Records shown section start

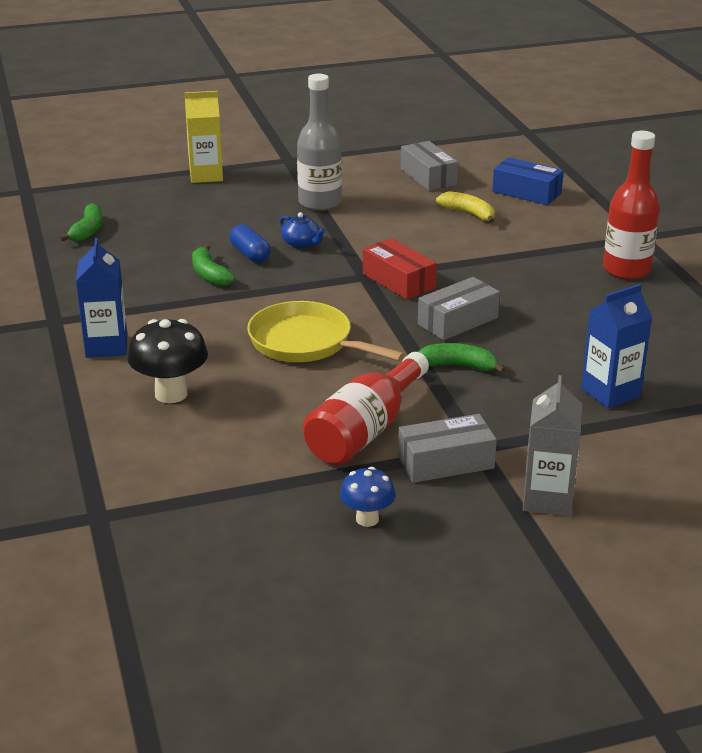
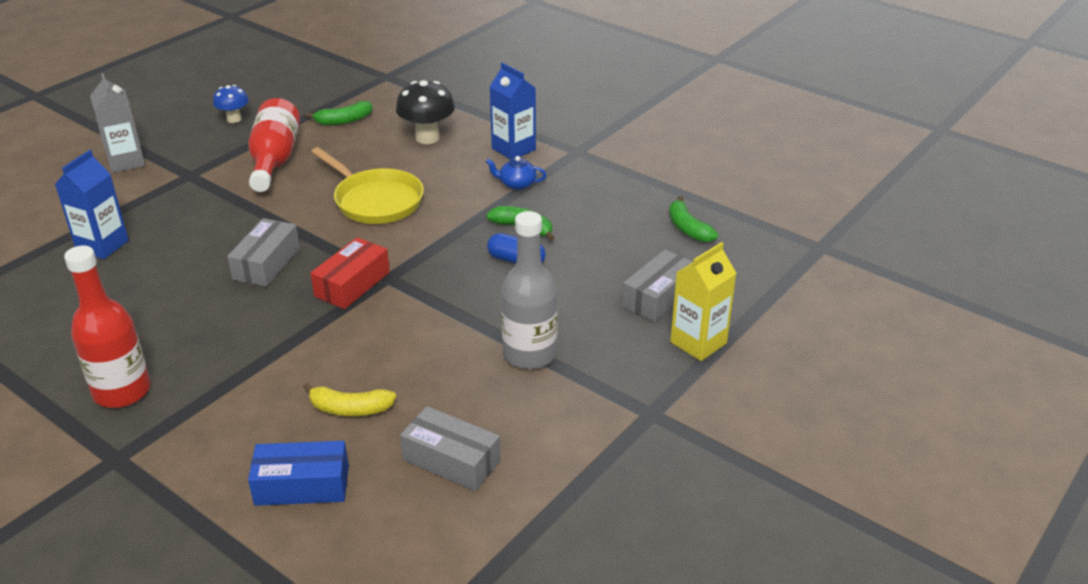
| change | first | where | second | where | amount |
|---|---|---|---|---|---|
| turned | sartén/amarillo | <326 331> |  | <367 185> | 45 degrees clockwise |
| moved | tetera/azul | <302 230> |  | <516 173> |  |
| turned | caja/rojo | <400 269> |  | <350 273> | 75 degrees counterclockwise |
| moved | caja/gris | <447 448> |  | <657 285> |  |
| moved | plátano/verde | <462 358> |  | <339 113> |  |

Records shown section end

What to work on → Restate the data above word for word, so that the only difference is the missing pictures.

Your solution →
| change | first | where | second | where | amount |
|---|---|---|---|---|---|
| turned | sartén/amarillo | <326 331> |  | <367 185> | 45 degrees clockwise |
| moved | tetera/azul | <302 230> |  | <516 173> |  |
| turned | caja/rojo | <400 269> |  | <350 273> | 75 degrees counterclockwise |
| moved | caja/gris | <447 448> |  | <657 285> |  |
| moved | plátano/verde | <462 358> |  | <339 113> |  |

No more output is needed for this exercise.